Stored records
● ● ● ● ● ● ●

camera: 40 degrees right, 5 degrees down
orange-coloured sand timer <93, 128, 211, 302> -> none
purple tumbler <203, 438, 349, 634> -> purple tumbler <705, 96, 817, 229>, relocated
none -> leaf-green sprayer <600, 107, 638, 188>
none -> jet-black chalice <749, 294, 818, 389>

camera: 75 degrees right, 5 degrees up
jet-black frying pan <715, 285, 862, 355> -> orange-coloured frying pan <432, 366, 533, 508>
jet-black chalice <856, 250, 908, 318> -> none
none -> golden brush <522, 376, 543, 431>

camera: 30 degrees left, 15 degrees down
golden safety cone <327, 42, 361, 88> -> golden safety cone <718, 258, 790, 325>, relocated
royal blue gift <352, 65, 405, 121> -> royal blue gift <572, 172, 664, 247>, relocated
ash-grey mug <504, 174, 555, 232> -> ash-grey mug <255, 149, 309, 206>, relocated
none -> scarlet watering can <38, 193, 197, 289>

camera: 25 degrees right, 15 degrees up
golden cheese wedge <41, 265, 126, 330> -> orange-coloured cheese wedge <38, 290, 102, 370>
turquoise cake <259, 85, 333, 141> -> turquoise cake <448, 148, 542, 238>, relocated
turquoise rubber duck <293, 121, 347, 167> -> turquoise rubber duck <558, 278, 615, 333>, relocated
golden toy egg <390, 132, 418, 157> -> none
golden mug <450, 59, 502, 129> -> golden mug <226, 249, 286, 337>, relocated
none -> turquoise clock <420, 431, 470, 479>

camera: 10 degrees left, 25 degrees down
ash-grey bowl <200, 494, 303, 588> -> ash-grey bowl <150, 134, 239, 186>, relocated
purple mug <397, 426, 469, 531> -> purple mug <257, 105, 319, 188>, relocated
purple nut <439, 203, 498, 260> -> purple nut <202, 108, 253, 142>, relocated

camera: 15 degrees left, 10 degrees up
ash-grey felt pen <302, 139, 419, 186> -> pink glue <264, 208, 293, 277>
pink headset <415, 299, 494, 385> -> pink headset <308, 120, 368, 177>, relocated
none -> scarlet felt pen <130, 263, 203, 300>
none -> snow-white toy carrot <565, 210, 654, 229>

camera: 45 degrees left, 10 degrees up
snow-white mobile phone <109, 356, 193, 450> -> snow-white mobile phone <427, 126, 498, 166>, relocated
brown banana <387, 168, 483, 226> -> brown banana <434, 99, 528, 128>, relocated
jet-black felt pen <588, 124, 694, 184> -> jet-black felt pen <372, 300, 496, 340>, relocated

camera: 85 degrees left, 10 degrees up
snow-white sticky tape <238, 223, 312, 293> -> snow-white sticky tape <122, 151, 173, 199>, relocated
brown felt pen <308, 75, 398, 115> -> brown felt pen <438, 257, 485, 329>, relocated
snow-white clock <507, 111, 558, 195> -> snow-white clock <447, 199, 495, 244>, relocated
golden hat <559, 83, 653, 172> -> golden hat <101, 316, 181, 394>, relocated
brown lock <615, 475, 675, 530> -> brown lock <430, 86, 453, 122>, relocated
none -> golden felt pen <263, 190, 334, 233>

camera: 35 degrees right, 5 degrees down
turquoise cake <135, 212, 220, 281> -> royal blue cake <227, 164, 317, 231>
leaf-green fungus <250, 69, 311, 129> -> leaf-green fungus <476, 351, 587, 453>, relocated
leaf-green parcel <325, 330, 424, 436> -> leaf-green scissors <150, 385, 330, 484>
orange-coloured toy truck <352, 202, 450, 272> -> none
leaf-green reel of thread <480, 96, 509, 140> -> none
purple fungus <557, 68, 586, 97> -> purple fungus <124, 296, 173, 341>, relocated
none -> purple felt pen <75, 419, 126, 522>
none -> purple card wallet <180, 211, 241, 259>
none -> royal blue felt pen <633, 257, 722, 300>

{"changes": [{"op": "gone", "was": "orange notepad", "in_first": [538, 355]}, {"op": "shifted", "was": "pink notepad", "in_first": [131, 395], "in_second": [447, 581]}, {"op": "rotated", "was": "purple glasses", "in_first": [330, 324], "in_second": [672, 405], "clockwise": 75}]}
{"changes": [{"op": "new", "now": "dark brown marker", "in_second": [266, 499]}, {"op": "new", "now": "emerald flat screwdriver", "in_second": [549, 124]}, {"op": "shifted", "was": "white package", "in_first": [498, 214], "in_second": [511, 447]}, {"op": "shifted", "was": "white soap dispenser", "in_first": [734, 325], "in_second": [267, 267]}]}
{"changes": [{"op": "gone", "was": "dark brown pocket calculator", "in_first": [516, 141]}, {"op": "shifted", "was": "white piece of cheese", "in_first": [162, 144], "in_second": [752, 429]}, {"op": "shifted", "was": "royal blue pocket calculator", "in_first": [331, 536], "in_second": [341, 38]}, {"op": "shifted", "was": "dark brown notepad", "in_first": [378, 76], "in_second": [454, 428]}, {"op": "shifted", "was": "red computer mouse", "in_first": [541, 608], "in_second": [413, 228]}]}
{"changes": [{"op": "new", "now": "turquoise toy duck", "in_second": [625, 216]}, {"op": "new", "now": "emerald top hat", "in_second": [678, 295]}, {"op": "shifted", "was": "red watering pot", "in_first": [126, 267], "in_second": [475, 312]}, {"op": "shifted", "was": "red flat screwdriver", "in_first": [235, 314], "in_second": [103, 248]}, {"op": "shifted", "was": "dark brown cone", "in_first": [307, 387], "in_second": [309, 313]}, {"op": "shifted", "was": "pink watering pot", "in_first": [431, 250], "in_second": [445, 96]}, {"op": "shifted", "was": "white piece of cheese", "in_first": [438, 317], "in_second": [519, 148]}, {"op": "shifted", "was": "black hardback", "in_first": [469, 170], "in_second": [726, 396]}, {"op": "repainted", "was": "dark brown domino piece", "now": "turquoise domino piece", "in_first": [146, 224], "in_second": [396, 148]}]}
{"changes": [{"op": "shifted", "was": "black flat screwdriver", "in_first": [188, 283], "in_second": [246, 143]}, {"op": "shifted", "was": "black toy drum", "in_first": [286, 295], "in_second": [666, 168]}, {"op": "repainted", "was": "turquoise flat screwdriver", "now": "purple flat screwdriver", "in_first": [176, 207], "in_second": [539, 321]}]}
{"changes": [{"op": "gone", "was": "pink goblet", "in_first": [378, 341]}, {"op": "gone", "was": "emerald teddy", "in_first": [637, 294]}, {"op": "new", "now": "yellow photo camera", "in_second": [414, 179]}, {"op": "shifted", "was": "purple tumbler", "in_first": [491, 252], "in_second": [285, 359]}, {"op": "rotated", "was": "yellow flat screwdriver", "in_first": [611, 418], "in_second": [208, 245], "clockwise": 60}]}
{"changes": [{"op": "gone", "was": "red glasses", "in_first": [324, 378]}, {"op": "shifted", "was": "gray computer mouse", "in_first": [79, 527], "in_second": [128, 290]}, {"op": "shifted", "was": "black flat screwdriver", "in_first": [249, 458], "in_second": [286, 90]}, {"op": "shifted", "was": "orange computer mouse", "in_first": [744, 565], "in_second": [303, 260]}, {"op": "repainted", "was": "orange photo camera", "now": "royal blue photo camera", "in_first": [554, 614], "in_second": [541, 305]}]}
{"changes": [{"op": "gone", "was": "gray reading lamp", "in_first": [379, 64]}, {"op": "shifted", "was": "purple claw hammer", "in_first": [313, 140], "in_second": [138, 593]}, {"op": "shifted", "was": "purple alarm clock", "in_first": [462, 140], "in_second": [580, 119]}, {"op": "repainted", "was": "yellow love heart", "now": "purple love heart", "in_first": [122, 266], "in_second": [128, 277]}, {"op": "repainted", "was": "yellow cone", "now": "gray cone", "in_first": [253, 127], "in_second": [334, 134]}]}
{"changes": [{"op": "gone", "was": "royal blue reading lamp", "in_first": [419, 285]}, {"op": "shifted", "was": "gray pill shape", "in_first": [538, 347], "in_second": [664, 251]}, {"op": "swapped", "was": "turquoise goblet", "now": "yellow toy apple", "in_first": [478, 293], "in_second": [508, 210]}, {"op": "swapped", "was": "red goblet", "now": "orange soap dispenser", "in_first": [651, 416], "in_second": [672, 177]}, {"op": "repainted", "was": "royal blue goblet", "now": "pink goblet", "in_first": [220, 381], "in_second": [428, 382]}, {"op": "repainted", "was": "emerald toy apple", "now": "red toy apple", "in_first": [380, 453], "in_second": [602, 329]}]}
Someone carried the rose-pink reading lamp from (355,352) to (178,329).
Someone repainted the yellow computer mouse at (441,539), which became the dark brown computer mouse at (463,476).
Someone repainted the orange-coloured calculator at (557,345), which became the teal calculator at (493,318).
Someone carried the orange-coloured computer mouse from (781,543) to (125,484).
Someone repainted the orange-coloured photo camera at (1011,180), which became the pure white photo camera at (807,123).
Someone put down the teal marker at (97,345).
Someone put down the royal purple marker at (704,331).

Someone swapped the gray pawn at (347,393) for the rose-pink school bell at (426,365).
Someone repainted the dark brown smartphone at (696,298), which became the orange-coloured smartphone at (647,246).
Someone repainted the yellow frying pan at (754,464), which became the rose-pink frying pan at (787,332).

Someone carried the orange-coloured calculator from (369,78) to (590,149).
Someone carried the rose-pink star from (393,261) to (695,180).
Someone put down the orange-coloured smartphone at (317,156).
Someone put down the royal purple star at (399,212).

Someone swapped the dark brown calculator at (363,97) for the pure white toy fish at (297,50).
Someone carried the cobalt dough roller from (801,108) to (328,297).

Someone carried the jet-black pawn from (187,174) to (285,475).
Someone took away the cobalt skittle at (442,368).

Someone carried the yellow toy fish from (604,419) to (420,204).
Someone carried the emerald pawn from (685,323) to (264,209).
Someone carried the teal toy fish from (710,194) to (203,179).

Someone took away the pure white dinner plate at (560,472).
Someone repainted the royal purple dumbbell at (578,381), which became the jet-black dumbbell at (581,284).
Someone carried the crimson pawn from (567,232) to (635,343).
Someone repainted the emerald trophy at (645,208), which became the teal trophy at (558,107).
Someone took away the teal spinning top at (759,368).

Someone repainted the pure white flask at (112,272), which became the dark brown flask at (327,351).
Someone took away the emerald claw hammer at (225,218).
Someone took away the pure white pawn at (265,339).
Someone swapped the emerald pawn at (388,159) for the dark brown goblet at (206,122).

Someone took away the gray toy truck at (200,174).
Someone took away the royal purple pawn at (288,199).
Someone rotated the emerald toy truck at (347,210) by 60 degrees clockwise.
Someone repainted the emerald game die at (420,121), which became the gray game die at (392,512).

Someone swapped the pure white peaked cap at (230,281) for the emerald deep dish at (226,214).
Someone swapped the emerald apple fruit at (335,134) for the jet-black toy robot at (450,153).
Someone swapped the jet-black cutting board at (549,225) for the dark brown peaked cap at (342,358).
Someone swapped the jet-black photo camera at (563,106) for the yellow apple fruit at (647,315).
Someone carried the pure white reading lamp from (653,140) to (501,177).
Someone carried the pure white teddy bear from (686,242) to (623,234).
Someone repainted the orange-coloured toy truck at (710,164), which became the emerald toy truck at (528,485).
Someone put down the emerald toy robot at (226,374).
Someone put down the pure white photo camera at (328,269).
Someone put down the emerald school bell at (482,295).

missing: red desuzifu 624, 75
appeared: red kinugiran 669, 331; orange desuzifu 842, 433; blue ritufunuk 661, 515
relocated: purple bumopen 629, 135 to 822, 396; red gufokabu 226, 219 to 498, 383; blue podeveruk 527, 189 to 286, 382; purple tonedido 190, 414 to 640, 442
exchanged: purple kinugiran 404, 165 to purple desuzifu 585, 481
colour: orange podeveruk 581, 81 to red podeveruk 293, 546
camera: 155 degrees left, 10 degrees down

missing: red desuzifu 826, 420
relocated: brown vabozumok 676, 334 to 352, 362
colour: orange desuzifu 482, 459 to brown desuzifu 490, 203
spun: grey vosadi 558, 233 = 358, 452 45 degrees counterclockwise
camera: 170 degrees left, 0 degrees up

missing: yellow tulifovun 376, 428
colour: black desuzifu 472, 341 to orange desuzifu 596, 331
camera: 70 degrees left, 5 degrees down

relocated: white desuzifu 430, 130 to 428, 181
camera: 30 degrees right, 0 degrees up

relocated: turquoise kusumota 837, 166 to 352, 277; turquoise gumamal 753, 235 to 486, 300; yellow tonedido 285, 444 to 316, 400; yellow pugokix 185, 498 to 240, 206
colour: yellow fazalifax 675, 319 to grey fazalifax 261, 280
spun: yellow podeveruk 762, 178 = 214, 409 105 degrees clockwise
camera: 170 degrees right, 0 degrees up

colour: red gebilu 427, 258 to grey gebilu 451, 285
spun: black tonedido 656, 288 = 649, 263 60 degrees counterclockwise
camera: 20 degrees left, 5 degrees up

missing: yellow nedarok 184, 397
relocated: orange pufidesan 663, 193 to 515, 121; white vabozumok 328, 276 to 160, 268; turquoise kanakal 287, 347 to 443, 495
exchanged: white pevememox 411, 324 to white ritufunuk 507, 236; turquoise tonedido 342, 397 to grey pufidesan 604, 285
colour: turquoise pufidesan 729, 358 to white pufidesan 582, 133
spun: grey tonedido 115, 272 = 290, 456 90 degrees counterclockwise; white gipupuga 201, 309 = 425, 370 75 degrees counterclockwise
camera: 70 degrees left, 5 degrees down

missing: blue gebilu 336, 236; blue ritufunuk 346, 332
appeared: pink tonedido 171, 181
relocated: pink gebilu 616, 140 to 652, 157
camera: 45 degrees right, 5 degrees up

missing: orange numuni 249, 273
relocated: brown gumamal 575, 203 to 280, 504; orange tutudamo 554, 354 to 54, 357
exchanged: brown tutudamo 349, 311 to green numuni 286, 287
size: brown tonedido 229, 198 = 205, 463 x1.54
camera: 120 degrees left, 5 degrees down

● ● ● ● ● ● ●

▶ **YOUR INSTRUCTIONS**
Retype exactly the lines of the data above, starting at its first line and finishing with the line that has "none -> leaf-green" in it.

▶ **PROBLEM SOLUTION**
camera: 40 degrees right, 5 degrees down
orange-coloured sand timer <93, 128, 211, 302> -> none
purple tumbler <203, 438, 349, 634> -> purple tumbler <705, 96, 817, 229>, relocated
none -> leaf-green sprayer <600, 107, 638, 188>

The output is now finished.